§ Work instruction:
What needs reproducing is the run of lines in the data below starting at the line with "D5: diode 1N914" and ending at the line with "V1: AC 100mV", both ends included. Copy it exactly, without pictures, and add nothing.

§ Dataset excerpts:

—————

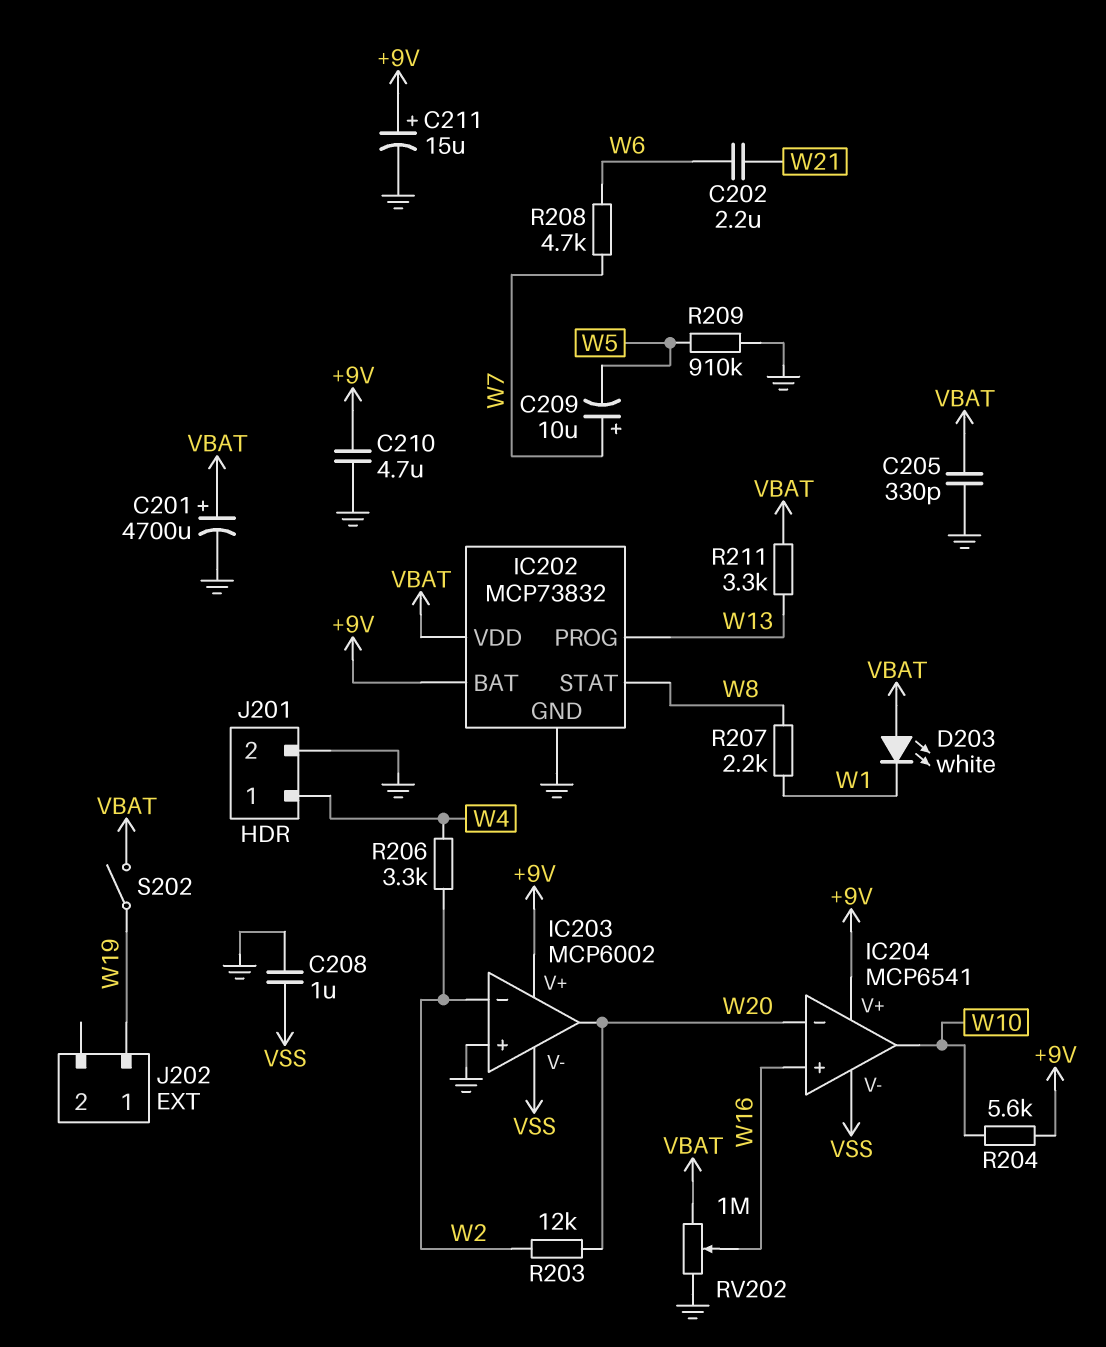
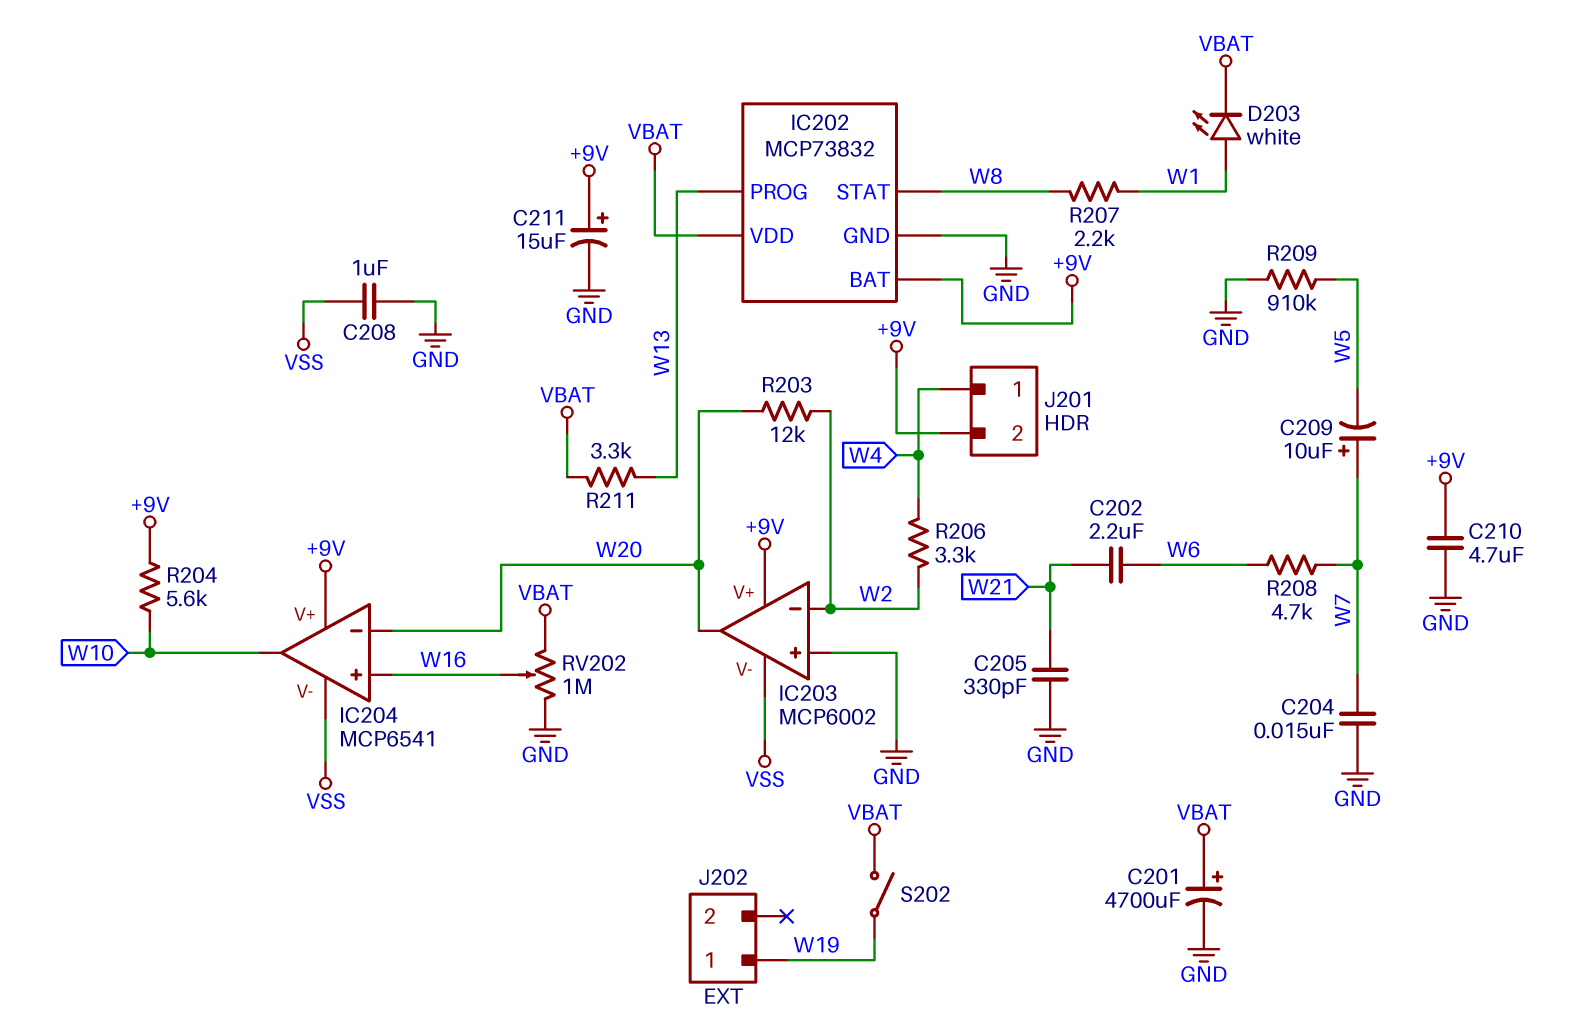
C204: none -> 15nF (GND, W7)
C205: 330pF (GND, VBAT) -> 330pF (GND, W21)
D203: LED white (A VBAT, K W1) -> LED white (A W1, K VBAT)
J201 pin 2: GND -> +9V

—————

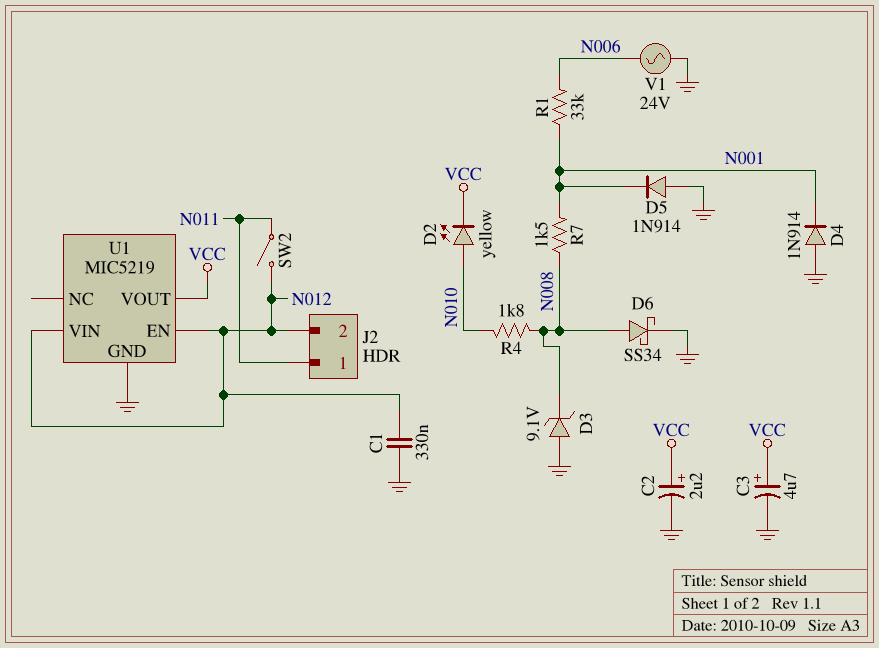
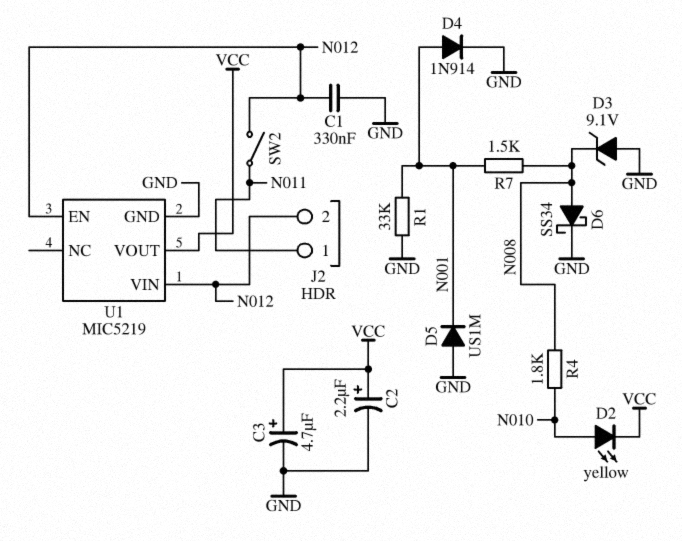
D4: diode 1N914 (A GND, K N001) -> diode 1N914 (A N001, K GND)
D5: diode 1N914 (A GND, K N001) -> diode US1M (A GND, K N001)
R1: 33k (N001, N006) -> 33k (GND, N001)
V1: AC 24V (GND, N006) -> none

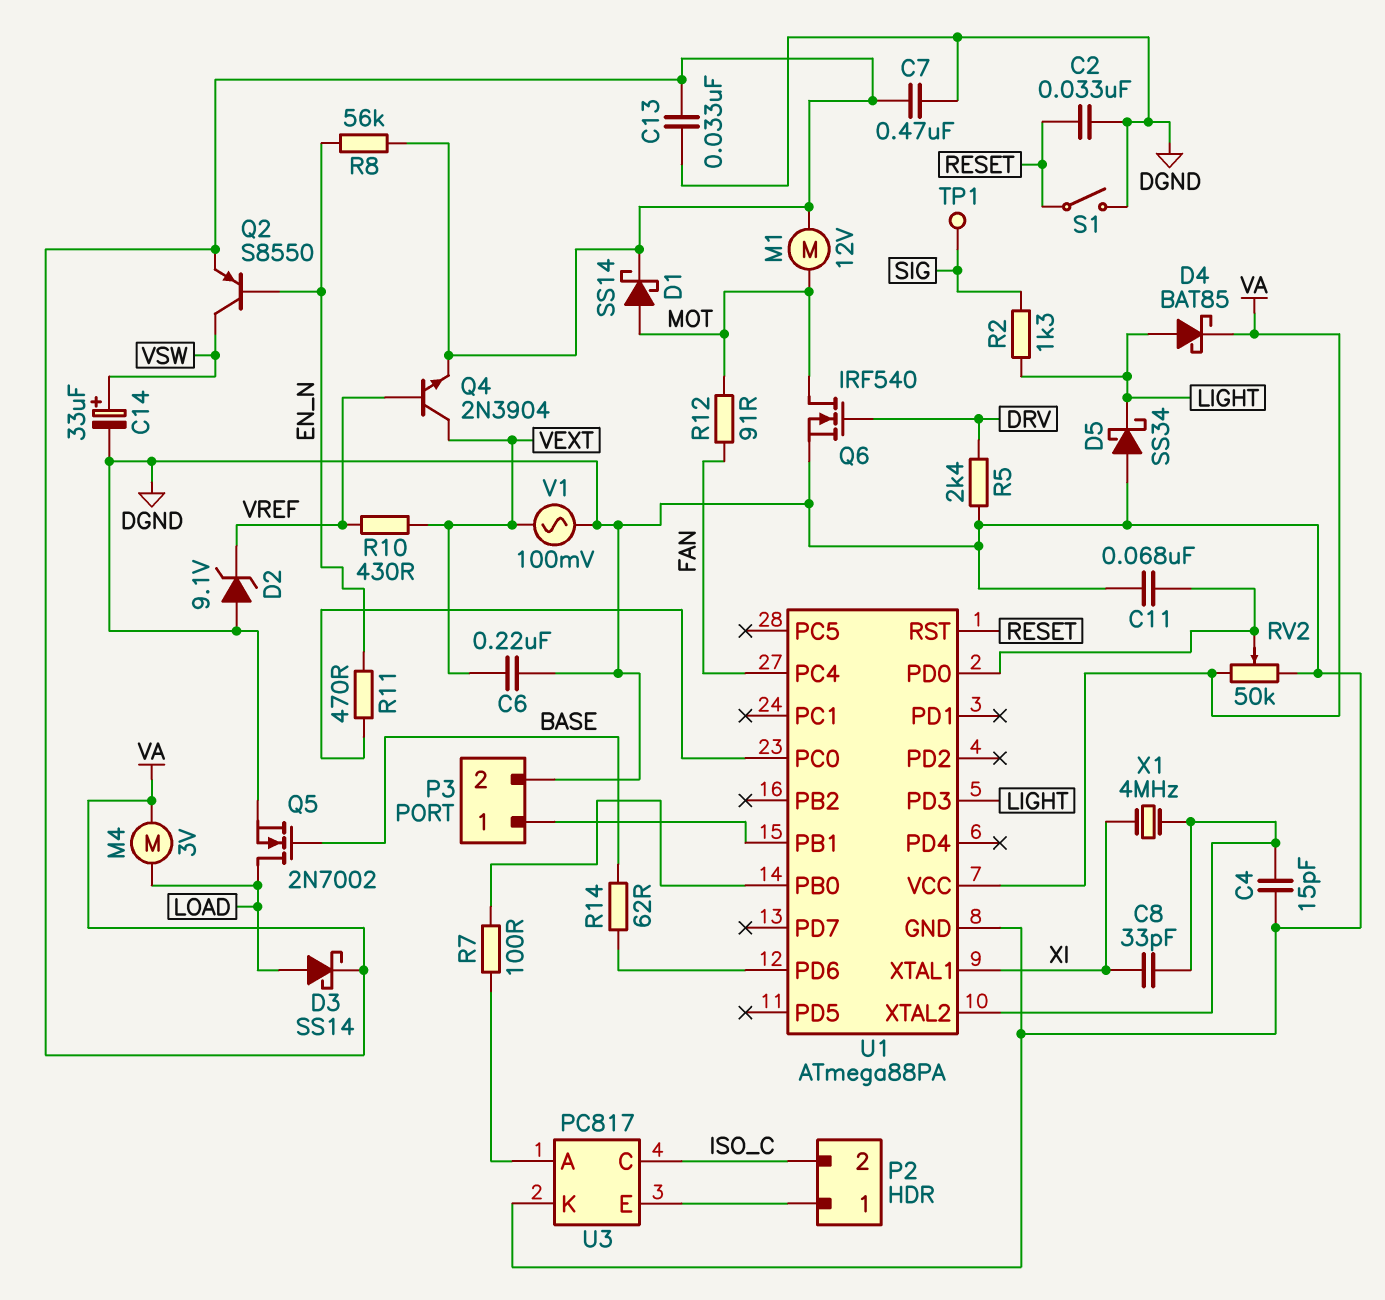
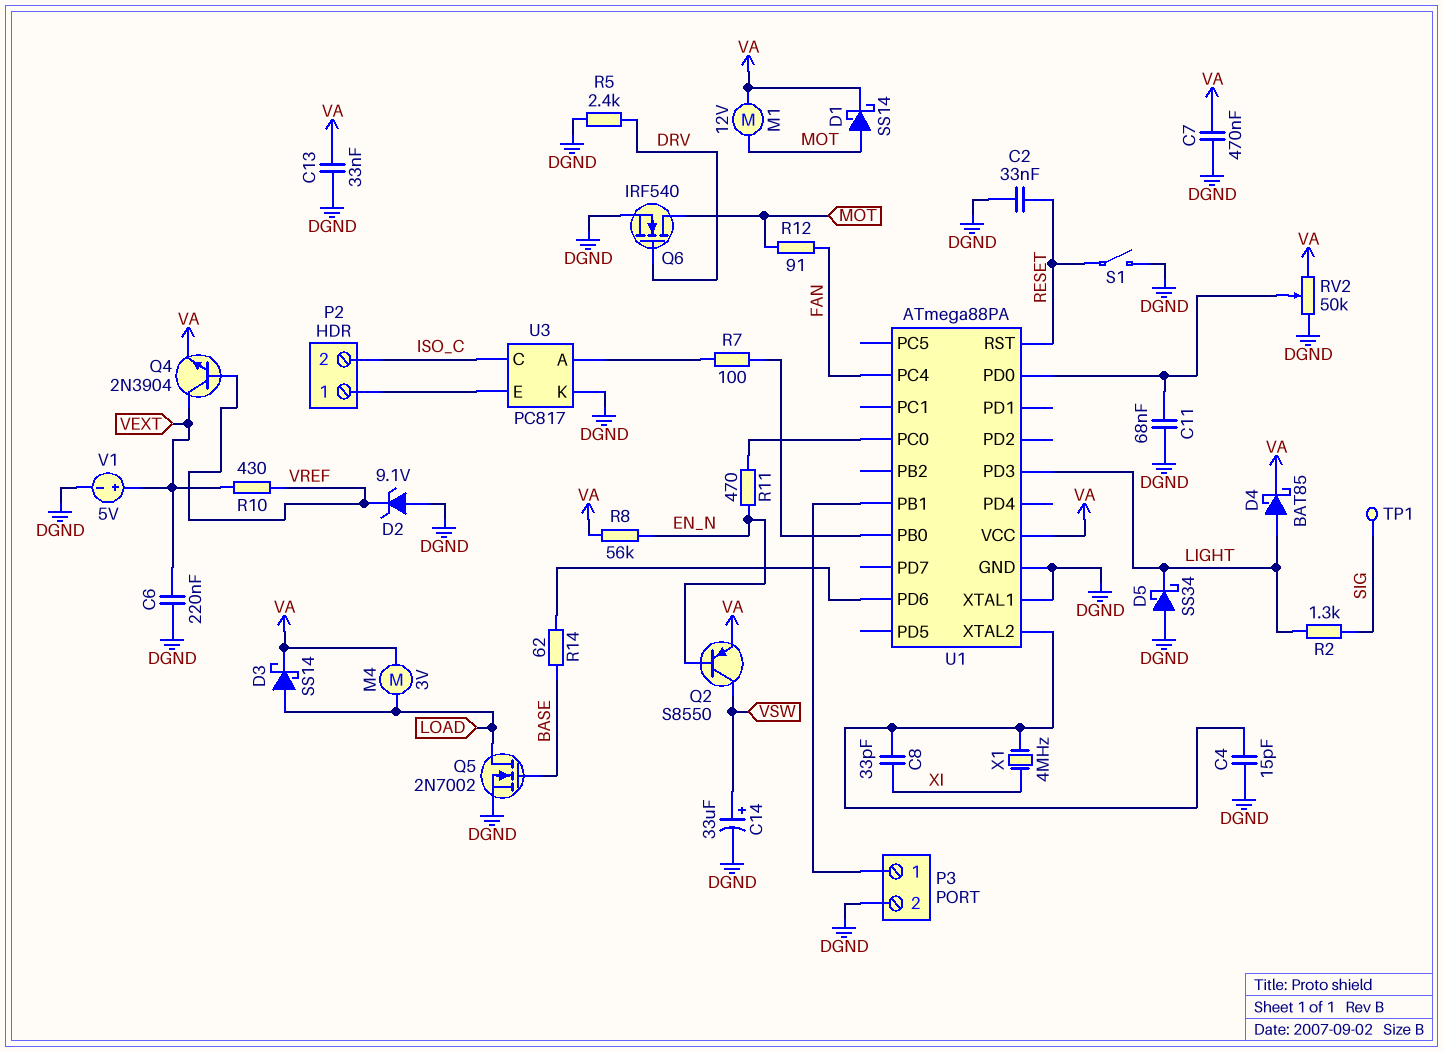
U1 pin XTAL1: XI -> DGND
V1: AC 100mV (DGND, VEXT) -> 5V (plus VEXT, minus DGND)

—————

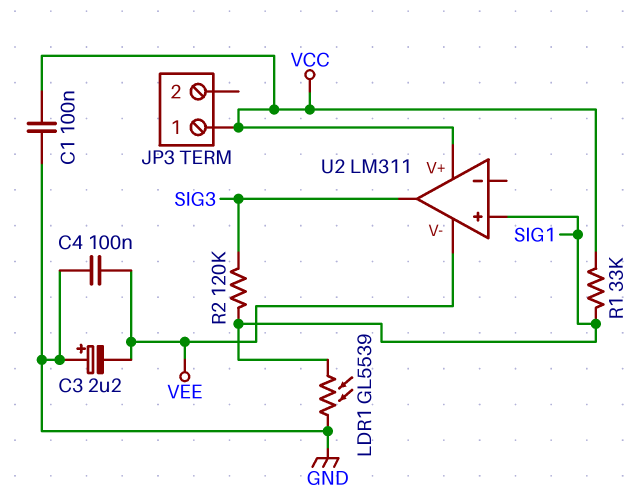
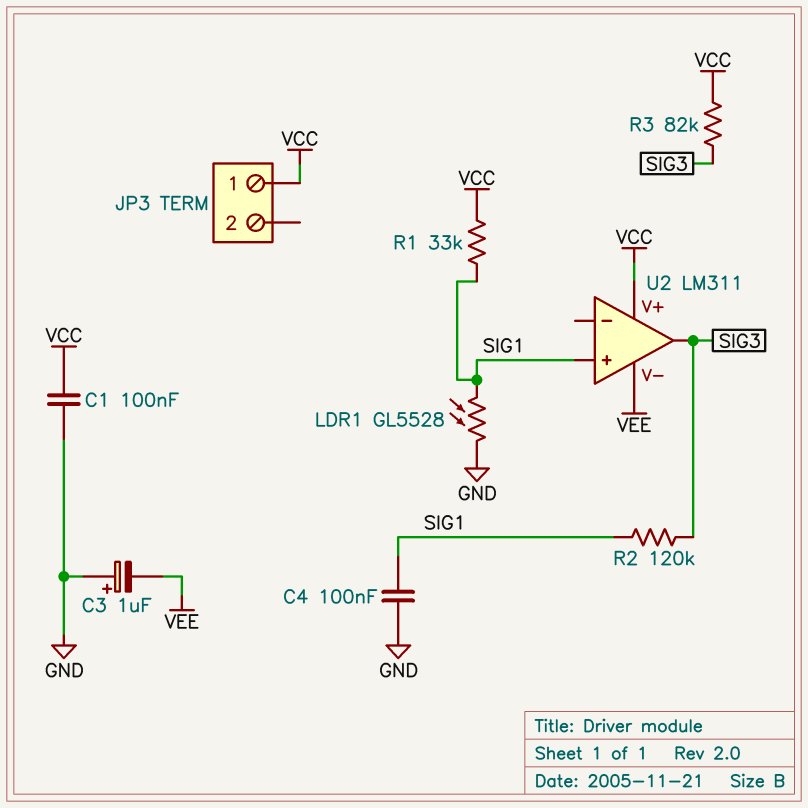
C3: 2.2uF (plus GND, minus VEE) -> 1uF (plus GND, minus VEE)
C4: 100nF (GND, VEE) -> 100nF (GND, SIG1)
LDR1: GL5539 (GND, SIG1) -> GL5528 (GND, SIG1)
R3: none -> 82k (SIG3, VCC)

—————

§ Result of the exercise:
D5: diode 1N914 (A GND, K N001) -> diode US1M (A GND, K N001)
R1: 33k (N001, N006) -> 33k (GND, N001)
V1: AC 24V (GND, N006) -> none

U1 pin XTAL1: XI -> DGND
V1: AC 100mV (DGND, VEXT) -> 5V (plus VEXT, minus DGND)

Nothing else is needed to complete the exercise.